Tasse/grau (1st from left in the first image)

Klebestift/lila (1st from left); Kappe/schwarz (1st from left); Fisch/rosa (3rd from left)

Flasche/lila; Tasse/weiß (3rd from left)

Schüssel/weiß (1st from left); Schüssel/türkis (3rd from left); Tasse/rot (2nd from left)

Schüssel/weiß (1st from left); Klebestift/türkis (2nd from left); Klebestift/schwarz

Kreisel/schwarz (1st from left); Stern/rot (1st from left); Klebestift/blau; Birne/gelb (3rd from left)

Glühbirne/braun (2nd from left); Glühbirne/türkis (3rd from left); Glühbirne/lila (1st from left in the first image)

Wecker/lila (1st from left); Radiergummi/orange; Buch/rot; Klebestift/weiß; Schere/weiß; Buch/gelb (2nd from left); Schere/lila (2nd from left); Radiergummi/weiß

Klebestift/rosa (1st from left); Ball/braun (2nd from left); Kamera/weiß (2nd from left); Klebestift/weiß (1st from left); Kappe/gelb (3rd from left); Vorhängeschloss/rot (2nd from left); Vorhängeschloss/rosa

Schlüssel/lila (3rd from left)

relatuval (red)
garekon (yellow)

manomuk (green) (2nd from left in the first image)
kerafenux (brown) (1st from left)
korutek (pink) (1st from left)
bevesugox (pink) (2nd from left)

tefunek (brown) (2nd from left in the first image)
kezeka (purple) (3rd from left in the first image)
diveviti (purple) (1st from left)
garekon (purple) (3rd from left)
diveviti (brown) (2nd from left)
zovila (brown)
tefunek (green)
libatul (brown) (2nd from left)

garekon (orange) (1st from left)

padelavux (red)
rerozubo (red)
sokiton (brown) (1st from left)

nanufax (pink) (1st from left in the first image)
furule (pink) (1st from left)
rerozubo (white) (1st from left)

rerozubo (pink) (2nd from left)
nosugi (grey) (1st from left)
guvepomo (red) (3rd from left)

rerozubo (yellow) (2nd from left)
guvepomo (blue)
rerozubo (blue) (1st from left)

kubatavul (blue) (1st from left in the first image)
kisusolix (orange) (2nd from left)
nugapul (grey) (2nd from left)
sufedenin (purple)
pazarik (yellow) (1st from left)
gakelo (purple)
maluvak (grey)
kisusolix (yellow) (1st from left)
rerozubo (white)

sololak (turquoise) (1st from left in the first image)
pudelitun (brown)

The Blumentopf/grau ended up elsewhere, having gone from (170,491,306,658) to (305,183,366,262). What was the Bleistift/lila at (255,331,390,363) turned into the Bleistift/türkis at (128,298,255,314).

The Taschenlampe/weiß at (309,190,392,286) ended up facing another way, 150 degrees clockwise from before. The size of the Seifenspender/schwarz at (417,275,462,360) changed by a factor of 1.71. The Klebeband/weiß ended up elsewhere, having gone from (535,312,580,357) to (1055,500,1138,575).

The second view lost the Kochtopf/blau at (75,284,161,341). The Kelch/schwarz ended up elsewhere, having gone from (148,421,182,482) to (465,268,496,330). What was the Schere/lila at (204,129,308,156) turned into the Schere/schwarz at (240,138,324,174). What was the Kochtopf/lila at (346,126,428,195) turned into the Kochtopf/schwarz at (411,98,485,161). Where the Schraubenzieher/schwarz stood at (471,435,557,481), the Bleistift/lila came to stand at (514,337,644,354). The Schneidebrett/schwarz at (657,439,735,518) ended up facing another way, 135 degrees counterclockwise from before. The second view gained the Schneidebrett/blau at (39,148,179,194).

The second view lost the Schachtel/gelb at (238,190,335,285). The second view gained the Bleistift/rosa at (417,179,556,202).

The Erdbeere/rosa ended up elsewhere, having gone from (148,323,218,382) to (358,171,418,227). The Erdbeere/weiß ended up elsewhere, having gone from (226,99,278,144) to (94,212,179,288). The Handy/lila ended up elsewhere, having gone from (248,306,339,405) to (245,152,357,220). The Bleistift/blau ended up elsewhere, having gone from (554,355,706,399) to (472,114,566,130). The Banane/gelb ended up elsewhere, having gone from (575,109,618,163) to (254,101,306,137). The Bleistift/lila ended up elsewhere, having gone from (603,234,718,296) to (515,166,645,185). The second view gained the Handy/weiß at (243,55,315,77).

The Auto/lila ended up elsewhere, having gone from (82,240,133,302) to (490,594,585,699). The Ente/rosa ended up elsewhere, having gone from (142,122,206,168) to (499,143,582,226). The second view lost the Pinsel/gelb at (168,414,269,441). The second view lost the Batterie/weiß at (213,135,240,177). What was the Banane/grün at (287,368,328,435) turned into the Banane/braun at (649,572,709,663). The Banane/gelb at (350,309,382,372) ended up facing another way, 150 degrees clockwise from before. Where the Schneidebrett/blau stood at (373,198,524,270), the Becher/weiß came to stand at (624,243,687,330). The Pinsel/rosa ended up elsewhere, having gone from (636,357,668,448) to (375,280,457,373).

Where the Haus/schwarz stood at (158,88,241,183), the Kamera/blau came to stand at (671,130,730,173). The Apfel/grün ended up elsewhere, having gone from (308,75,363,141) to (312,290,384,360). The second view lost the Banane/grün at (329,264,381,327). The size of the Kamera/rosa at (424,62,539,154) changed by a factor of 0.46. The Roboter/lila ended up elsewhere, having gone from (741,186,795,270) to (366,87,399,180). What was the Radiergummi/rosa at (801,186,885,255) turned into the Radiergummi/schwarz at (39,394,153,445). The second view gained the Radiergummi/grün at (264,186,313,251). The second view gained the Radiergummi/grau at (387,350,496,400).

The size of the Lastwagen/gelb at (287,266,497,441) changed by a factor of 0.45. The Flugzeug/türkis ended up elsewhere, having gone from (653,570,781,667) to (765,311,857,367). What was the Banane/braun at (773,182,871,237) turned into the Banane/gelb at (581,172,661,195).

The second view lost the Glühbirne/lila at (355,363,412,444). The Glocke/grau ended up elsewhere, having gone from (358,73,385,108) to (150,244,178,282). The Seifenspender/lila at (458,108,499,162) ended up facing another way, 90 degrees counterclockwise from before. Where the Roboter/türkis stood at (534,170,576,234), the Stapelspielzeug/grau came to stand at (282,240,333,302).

---

:: Required work ::
The lines above from the one containing "maluvak (grey)" through the one containing "pudelitun (brown)" are to be set down exactly, and no others.

:: Answer space ::
maluvak (grey)
kisusolix (yellow) (1st from left)
rerozubo (white)

sololak (turquoise) (1st from left in the first image)
pudelitun (brown)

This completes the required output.